* _THE PROBLEM_: Give back the lines of the records exactly, starting at the first and ending at the one with "CN1 pin 2: +9V -> N004".

* _EXCERPTED RECORDS_:
------------

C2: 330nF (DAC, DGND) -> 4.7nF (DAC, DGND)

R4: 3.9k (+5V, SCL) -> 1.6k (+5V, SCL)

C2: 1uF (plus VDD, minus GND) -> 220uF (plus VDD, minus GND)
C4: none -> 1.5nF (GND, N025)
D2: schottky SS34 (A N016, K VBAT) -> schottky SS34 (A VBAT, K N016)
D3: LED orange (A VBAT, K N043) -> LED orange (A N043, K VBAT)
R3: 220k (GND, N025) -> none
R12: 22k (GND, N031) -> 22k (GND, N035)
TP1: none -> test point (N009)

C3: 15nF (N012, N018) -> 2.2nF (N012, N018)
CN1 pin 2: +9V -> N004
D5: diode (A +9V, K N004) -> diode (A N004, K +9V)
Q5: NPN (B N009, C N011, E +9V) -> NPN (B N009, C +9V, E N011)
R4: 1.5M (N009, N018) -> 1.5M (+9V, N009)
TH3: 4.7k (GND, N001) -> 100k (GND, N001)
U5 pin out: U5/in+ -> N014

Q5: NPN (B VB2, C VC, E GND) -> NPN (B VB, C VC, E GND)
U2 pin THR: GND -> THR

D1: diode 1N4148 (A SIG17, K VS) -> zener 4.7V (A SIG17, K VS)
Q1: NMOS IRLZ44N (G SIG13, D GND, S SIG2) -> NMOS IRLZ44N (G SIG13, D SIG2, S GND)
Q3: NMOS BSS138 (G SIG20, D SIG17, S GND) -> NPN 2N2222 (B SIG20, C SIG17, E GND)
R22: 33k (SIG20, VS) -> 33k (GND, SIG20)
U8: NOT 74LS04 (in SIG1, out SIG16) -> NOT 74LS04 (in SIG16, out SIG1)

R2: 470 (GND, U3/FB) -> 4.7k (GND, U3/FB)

------------

* _ANSWER TO THE EXERCISE_:
C2: 330nF (DAC, DGND) -> 4.7nF (DAC, DGND)

R4: 3.9k (+5V, SCL) -> 1.6k (+5V, SCL)

C2: 1uF (plus VDD, minus GND) -> 220uF (plus VDD, minus GND)
C4: none -> 1.5nF (GND, N025)
D2: schottky SS34 (A N016, K VBAT) -> schottky SS34 (A VBAT, K N016)
D3: LED orange (A VBAT, K N043) -> LED orange (A N043, K VBAT)
R3: 220k (GND, N025) -> none
R12: 22k (GND, N031) -> 22k (GND, N035)
TP1: none -> test point (N009)

C3: 15nF (N012, N018) -> 2.2nF (N012, N018)
CN1 pin 2: +9V -> N004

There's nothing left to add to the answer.